▼▼▼
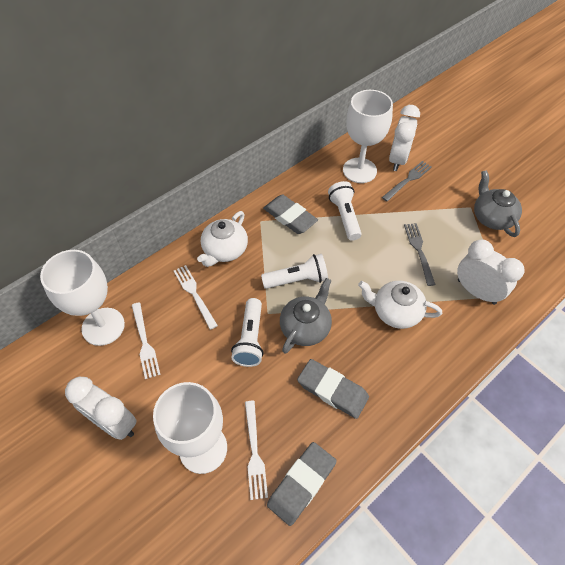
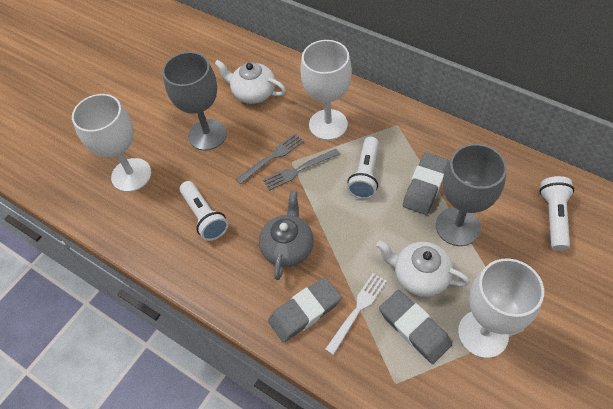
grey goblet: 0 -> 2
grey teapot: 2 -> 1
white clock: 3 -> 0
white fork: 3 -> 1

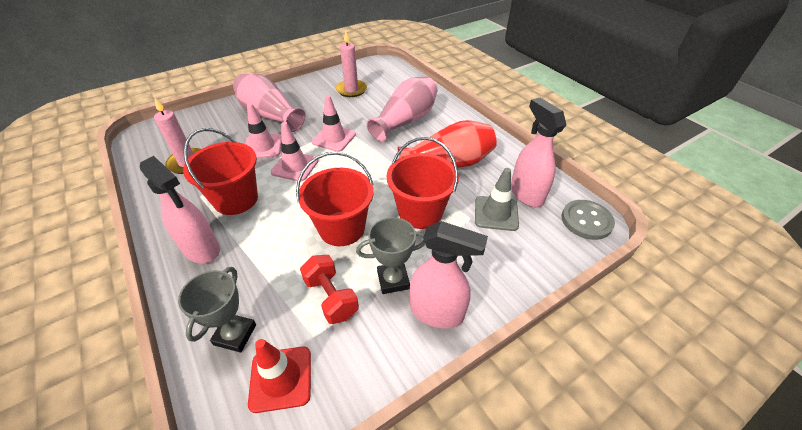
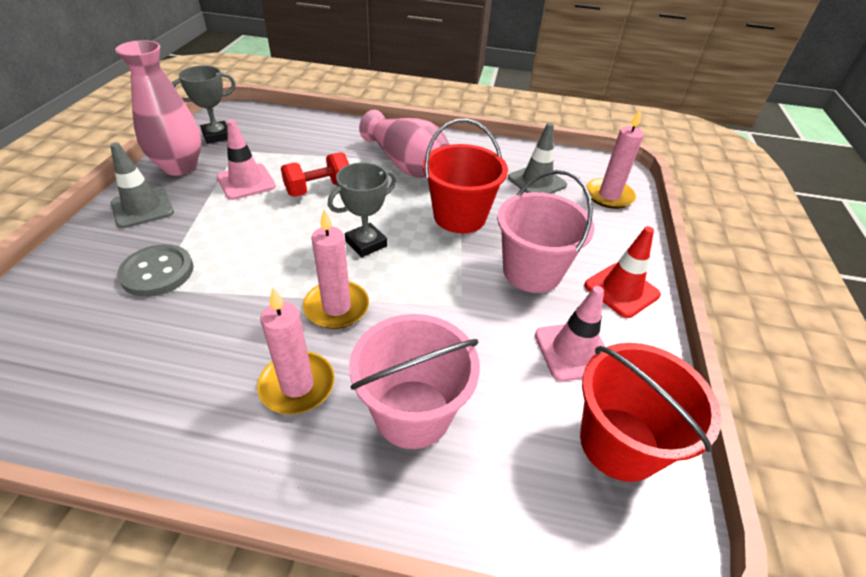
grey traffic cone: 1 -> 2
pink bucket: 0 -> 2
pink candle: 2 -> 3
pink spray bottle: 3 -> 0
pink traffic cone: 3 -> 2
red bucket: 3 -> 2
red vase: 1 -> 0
▲▲▲
▼▼▼
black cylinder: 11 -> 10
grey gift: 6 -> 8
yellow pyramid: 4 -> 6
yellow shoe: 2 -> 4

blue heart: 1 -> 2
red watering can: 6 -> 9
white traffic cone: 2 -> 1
▲▲▲
▼▼▼
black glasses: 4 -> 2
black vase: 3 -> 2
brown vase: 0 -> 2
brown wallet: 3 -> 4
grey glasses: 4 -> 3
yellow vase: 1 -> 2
▲▲▲
→ **Directions for this task**: Return each line of the listing that holds the word "vase".

→ **Completed exercise**:
red vase: 1 -> 0
black vase: 3 -> 2
brown vase: 0 -> 2
yellow vase: 1 -> 2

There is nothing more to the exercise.